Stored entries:
*** Begin section ***

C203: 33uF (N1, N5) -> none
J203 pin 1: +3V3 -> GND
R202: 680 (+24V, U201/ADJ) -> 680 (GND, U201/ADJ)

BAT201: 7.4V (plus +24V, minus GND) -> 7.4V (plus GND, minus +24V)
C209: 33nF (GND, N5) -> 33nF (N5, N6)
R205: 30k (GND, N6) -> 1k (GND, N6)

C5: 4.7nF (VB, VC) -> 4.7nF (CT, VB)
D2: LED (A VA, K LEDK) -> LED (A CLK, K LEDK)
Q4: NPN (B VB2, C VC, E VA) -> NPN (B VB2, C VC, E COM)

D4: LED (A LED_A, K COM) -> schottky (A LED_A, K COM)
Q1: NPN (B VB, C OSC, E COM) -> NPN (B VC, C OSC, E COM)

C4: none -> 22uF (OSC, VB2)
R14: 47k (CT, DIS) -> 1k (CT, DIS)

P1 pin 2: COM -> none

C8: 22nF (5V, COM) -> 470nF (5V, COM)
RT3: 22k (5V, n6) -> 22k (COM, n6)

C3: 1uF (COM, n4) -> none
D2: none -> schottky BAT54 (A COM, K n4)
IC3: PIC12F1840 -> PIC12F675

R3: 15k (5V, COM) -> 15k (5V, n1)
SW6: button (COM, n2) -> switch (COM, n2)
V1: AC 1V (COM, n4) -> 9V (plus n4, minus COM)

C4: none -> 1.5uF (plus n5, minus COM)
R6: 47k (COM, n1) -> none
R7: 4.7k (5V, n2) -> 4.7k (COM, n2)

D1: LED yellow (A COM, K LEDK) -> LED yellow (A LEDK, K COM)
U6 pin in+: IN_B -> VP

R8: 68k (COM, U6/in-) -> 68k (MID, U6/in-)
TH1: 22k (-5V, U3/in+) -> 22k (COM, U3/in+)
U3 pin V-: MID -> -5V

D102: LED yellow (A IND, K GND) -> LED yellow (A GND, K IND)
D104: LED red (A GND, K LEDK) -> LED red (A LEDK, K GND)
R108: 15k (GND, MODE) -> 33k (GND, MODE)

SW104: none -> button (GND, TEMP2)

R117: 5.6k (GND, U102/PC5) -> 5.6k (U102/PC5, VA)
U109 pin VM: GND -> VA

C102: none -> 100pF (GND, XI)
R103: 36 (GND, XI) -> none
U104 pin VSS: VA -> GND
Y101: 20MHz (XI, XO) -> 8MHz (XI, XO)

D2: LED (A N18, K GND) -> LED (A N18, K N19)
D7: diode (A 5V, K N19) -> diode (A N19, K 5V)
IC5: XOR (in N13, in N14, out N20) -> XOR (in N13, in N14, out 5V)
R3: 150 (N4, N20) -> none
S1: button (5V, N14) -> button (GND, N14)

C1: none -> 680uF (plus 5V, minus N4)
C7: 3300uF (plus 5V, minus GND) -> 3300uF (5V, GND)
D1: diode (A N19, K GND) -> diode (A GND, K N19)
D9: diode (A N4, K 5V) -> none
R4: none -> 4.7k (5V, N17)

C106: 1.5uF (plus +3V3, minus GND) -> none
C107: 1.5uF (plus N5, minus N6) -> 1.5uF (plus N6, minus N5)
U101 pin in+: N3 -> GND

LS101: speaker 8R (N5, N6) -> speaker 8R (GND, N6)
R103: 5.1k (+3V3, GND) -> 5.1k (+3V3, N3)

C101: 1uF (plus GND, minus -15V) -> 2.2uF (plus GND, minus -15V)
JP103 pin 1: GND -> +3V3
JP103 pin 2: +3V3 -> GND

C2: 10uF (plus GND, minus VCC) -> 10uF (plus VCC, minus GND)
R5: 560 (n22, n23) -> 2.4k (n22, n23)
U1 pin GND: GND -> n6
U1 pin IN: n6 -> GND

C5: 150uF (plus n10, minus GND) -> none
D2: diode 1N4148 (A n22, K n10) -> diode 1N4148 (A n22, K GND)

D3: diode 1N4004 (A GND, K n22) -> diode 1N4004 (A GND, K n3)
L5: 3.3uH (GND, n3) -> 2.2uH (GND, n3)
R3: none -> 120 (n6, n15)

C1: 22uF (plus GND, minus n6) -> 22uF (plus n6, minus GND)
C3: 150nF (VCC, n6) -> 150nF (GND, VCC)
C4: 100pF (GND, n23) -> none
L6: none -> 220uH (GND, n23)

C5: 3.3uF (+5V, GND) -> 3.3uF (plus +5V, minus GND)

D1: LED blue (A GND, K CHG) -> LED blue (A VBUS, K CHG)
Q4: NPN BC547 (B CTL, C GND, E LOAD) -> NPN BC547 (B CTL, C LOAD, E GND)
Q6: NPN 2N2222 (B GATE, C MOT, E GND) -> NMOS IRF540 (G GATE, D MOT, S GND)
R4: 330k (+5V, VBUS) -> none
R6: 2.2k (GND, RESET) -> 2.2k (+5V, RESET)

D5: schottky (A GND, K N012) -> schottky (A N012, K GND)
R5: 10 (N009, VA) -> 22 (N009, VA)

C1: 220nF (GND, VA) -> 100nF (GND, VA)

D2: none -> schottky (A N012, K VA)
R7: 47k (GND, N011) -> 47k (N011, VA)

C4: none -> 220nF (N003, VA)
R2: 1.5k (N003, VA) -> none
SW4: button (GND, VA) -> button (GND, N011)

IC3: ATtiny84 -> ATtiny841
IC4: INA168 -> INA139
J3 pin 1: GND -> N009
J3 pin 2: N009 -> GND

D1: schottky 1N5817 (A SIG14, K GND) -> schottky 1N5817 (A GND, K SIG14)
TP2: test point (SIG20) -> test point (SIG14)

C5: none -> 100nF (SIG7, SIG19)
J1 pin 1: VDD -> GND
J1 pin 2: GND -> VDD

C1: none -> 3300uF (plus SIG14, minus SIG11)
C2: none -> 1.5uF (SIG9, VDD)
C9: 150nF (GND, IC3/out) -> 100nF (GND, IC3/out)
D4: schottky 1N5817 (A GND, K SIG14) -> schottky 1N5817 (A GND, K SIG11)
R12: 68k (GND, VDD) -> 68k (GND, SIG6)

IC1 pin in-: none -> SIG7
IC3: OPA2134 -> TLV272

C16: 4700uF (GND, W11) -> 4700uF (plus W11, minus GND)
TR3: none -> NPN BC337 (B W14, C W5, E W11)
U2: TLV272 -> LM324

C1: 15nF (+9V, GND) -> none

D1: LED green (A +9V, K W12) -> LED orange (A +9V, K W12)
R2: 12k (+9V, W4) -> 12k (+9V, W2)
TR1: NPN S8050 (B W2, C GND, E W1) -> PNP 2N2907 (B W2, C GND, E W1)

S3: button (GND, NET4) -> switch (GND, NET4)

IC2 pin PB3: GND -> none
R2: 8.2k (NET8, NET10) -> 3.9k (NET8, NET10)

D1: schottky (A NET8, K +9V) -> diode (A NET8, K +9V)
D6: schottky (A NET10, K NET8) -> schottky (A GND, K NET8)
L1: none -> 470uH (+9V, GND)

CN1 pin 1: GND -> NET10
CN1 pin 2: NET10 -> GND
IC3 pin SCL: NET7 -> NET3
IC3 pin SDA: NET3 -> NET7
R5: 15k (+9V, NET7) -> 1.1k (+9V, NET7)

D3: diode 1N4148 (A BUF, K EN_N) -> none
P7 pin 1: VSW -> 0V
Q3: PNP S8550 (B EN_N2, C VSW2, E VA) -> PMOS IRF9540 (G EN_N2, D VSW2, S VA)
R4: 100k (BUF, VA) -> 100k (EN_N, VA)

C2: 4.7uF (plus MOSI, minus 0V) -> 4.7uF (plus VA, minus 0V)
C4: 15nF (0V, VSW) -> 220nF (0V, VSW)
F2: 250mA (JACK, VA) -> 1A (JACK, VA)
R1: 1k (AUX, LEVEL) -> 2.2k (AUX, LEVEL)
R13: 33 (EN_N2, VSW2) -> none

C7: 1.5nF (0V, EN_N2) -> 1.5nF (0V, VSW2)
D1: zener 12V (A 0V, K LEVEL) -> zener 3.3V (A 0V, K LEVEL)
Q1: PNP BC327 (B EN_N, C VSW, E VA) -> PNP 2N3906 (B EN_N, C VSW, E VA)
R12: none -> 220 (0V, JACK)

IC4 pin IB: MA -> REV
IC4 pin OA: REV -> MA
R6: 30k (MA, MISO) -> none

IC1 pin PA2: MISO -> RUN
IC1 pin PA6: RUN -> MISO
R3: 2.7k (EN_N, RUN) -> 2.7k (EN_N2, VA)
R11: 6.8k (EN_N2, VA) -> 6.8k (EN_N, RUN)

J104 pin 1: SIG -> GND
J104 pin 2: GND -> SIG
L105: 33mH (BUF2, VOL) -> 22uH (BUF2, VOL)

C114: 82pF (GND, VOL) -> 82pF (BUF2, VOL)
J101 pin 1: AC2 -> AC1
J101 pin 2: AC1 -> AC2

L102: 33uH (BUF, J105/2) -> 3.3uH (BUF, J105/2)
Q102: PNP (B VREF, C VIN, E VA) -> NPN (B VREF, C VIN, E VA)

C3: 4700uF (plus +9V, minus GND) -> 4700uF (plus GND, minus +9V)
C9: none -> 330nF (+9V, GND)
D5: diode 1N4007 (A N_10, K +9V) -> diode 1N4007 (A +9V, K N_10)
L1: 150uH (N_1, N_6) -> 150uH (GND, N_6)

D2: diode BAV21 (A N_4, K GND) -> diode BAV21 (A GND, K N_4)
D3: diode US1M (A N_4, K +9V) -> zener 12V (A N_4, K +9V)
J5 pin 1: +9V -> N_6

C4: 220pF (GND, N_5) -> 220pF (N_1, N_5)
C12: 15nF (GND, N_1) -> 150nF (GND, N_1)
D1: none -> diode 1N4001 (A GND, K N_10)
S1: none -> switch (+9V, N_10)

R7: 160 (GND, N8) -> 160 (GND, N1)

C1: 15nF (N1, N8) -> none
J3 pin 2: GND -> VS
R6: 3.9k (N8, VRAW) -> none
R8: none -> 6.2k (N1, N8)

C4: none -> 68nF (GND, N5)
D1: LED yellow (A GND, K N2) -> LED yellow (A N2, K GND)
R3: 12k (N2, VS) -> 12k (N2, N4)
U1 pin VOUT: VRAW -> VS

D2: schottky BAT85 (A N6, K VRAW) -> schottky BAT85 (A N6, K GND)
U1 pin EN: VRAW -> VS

*** End section ***

Using the records above, restate word for word the lines from the one with "C3: 150nF (VCC, n6) -> 150nF (GND, VCC)" through the one with "R5: 10 (N009, VA) -> 22 (N009, VA)", both included.

C3: 150nF (VCC, n6) -> 150nF (GND, VCC)
C4: 100pF (GND, n23) -> none
L6: none -> 220uH (GND, n23)

C5: 3.3uF (+5V, GND) -> 3.3uF (plus +5V, minus GND)

D1: LED blue (A GND, K CHG) -> LED blue (A VBUS, K CHG)
Q4: NPN BC547 (B CTL, C GND, E LOAD) -> NPN BC547 (B CTL, C LOAD, E GND)
Q6: NPN 2N2222 (B GATE, C MOT, E GND) -> NMOS IRF540 (G GATE, D MOT, S GND)
R4: 330k (+5V, VBUS) -> none
R6: 2.2k (GND, RESET) -> 2.2k (+5V, RESET)

D5: schottky (A GND, K N012) -> schottky (A N012, K GND)
R5: 10 (N009, VA) -> 22 (N009, VA)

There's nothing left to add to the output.